> [Exercise] Find the lines in the material below that include the word "green", count them, and give that count alone.

> [Provided material]

____________

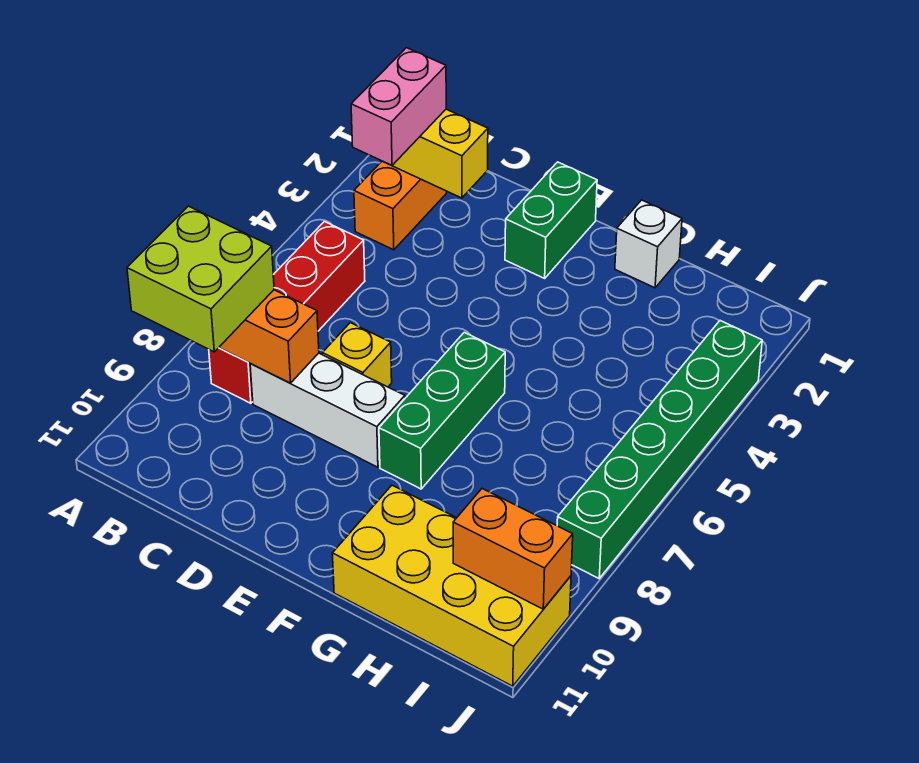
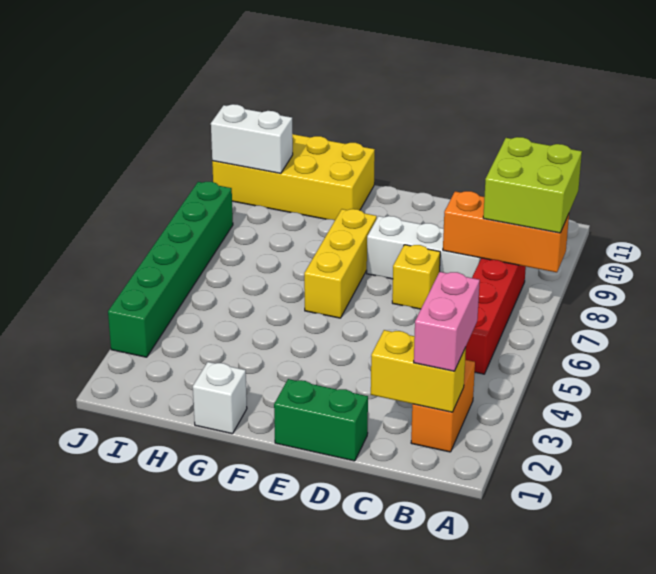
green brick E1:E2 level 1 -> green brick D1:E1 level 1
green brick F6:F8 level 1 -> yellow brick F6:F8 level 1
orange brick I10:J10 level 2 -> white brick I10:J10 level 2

____________

> [Written response] 2